**Exercise goal**
In the data that follows, find the line containing "(603, 132) = (430, 275): blue"; then quote that line and every line after it, exactly, through the last one.

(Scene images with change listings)
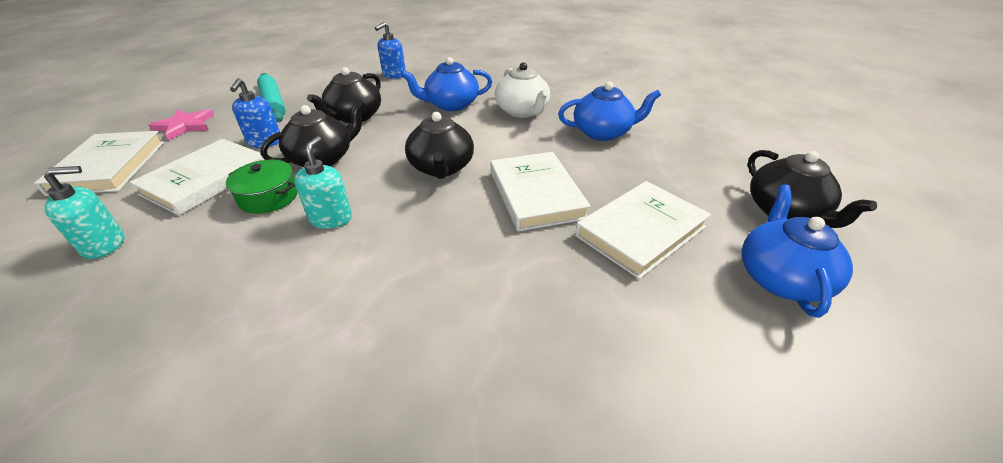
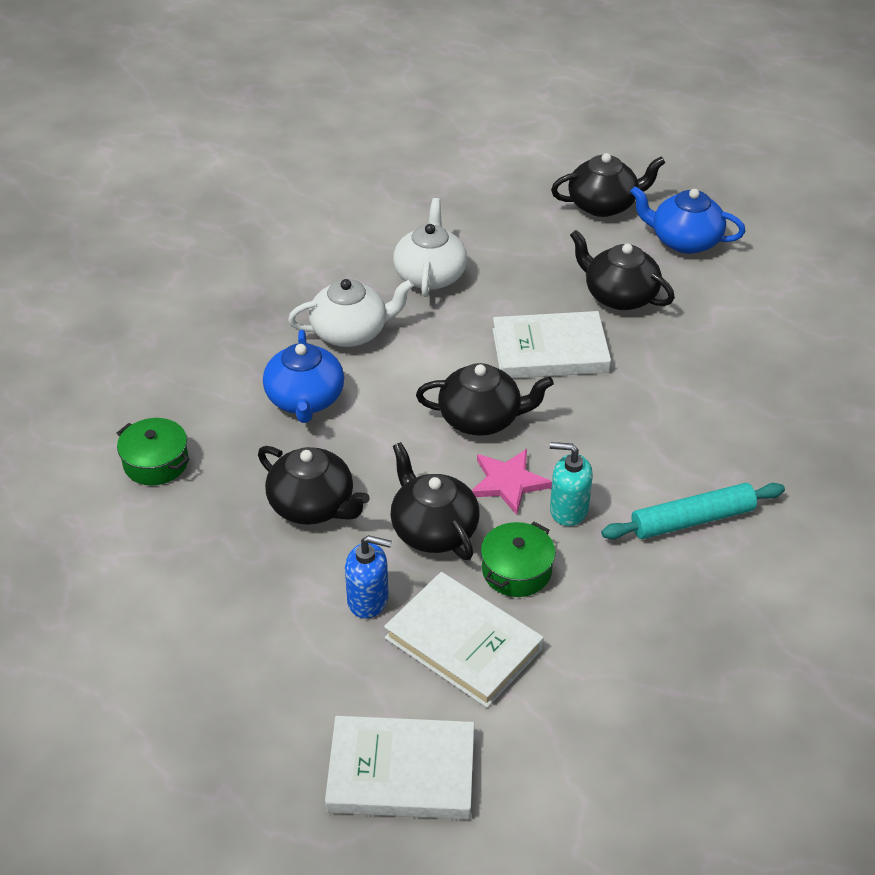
camera: 80 degrees left, 5 degrees up
(105, 245) = (590, 702): turquoise soap dispenser -> none
(185, 126) = (280, 718): pink star -> pink star (508, 482)
(273, 104) = (227, 613): turquoise rolling pin -> turquoise rolling pin (692, 520)
(394, 75) = (156, 462): blue soap dispenser -> green pot
(603, 132) = (430, 275): blue teapot -> white teapot
(640, 231) = (619, 296): white book -> black teapot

**Finished exercise**
(603, 132) = (430, 275): blue teapot -> white teapot
(640, 231) = (619, 296): white book -> black teapot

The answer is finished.